▸ YOUR ASSIGNMENT
For the entries that follow, restate word for word the line containing "camera: 10 degrees right, 5 degrees up", the line containing "(905, 339) = (467, 247): yellow", and every line that lies between them.

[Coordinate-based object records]
============================================================

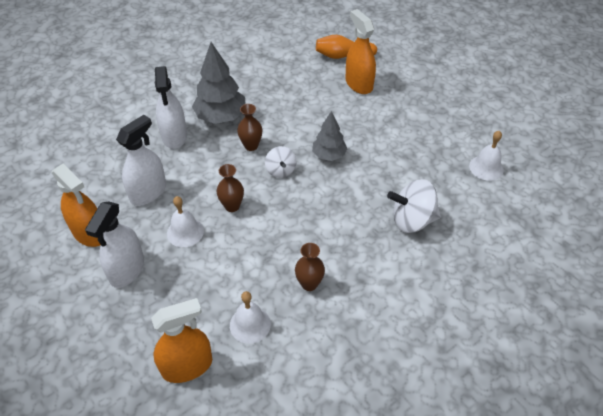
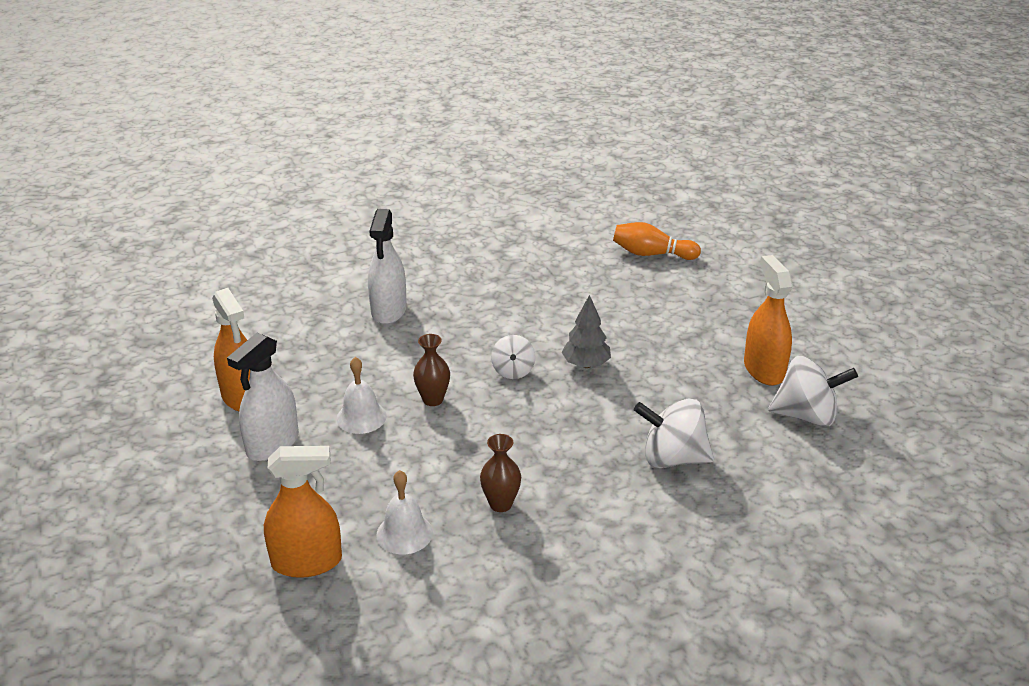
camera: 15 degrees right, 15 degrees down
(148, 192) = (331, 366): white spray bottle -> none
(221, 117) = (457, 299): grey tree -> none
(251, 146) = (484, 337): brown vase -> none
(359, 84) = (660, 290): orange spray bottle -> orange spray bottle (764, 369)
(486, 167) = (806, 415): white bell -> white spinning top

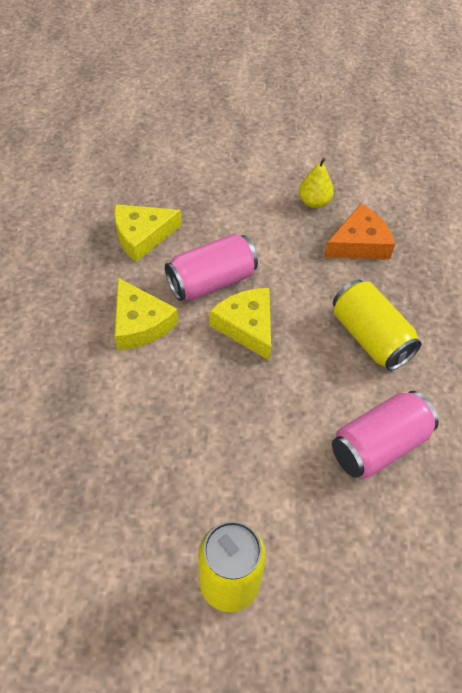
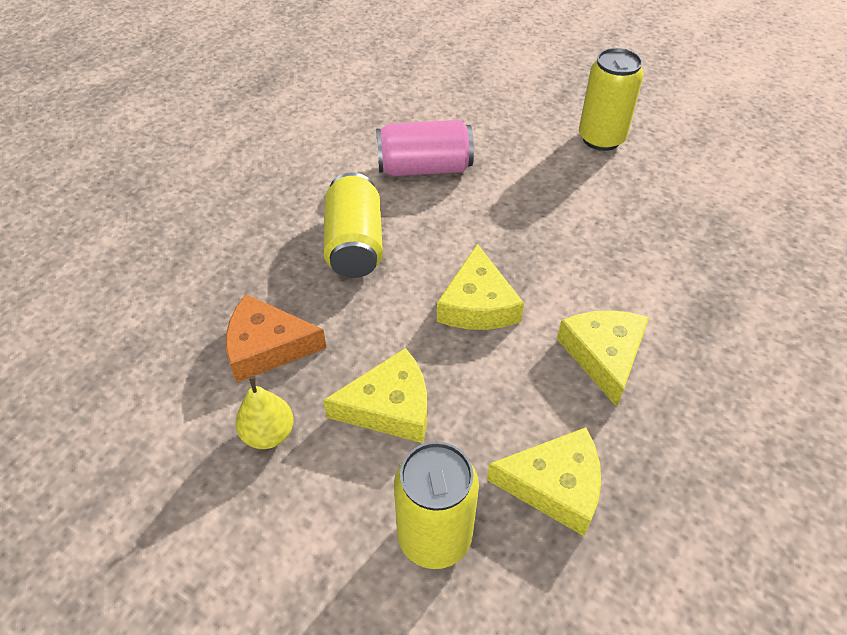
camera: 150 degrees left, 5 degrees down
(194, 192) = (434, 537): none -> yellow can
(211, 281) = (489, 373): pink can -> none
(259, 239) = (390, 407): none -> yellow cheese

============================================================

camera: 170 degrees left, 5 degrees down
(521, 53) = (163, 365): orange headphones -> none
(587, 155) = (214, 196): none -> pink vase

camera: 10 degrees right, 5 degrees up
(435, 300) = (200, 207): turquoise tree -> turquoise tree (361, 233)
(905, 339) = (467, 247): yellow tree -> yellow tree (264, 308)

============================================================

▸ EXPECTED ANSWER
camera: 10 degrees right, 5 degrees up
(435, 300) = (200, 207): turquoise tree -> turquoise tree (361, 233)
(905, 339) = (467, 247): yellow tree -> yellow tree (264, 308)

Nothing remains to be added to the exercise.